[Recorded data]
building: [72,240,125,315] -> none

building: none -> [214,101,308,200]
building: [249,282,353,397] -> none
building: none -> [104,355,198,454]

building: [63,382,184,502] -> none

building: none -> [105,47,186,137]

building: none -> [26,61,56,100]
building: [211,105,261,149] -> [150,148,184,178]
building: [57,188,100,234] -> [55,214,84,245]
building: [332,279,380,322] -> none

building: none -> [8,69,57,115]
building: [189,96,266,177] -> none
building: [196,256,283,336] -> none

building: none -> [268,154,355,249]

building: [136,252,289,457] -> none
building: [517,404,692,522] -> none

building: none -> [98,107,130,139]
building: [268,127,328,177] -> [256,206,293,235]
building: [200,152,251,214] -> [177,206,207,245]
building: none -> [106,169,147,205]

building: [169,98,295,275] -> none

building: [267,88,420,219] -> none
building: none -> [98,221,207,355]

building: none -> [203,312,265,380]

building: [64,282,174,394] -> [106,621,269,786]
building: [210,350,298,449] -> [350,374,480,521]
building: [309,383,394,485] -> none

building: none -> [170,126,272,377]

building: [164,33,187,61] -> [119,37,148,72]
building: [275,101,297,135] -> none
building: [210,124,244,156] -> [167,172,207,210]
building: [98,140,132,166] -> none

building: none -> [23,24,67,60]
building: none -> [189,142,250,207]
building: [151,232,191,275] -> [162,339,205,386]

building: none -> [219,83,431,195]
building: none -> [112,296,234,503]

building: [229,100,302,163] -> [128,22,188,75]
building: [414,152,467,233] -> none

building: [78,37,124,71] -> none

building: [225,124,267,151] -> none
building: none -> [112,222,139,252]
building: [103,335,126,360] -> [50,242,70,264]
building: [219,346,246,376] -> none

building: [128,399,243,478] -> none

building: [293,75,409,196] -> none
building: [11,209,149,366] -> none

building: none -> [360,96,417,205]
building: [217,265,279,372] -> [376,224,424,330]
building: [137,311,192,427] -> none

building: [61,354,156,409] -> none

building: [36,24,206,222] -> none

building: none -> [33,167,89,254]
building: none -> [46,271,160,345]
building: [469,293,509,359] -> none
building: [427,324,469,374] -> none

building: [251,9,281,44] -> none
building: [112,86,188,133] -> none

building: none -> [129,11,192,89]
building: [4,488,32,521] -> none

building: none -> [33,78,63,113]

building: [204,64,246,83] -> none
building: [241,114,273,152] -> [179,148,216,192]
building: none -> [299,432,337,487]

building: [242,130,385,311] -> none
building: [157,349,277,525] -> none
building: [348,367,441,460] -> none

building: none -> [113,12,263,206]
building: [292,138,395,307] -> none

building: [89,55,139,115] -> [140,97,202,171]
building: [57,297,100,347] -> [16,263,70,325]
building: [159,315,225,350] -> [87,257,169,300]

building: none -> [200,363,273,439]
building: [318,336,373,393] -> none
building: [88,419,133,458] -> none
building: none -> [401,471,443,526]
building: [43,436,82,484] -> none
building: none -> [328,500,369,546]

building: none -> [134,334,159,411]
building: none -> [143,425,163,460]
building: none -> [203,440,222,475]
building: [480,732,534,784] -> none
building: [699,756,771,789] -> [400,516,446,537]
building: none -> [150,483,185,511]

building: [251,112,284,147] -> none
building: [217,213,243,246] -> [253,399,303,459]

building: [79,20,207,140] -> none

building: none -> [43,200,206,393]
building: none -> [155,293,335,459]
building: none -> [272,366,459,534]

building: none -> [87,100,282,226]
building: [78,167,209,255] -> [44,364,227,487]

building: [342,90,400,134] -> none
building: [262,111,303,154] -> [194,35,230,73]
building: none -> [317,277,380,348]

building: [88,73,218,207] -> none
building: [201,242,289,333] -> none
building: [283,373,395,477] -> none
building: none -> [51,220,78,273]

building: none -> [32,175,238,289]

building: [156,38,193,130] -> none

» **What needs to be done**
Among the records above, only the lines between the line holding "building: [275,101,297,135] -> none" and the line holding "building: [103,335,126,360] ->", inclusive, are to be output, exactly as written.

» **Solved problem**
building: [275,101,297,135] -> none
building: [210,124,244,156] -> [167,172,207,210]
building: [98,140,132,166] -> none

building: none -> [23,24,67,60]
building: none -> [189,142,250,207]
building: [151,232,191,275] -> [162,339,205,386]

building: none -> [219,83,431,195]
building: none -> [112,296,234,503]

building: [229,100,302,163] -> [128,22,188,75]
building: [414,152,467,233] -> none

building: [78,37,124,71] -> none

building: [225,124,267,151] -> none
building: none -> [112,222,139,252]
building: [103,335,126,360] -> [50,242,70,264]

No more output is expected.